EXERCISE OBJECTIVE:
Write out, exactly and in full, the line where "building: [167,277,214,317] -> none" appears together with all lines that follow it in the entries below. Do not include pictures.

LISTED ENTRIES:
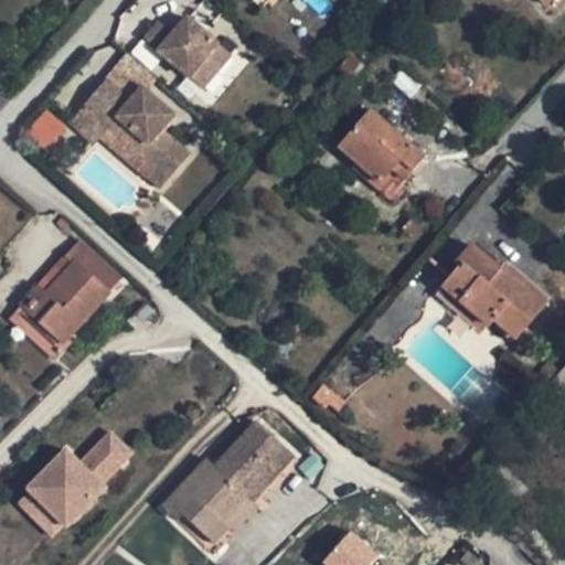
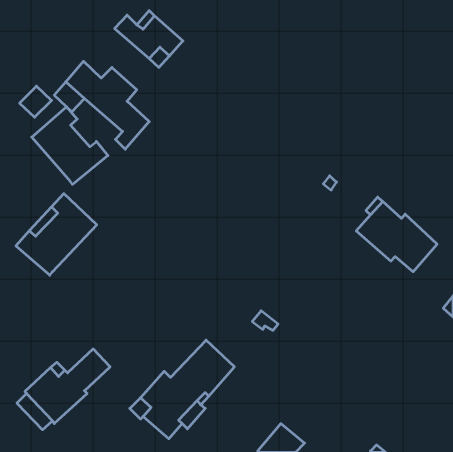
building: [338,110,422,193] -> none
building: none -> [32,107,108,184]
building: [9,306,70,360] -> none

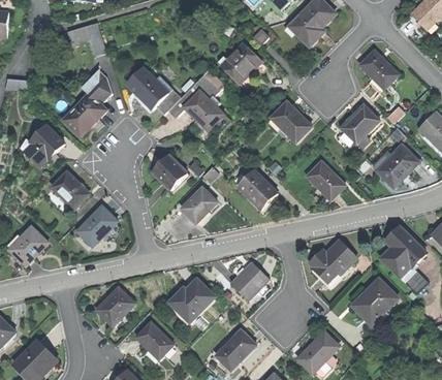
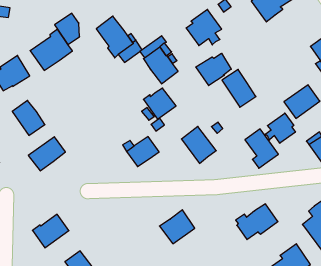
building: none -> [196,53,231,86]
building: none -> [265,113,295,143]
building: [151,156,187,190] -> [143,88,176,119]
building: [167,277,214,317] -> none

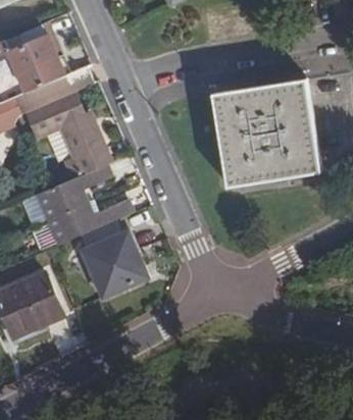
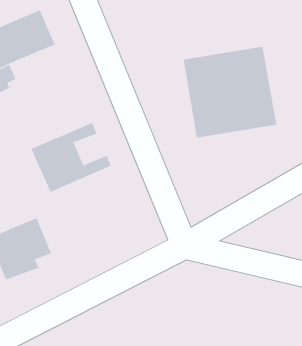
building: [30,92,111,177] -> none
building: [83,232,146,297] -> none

RESULT OF THIS TASK:
building: [167,277,214,317] -> none

building: [30,92,111,177] -> none
building: [83,232,146,297] -> none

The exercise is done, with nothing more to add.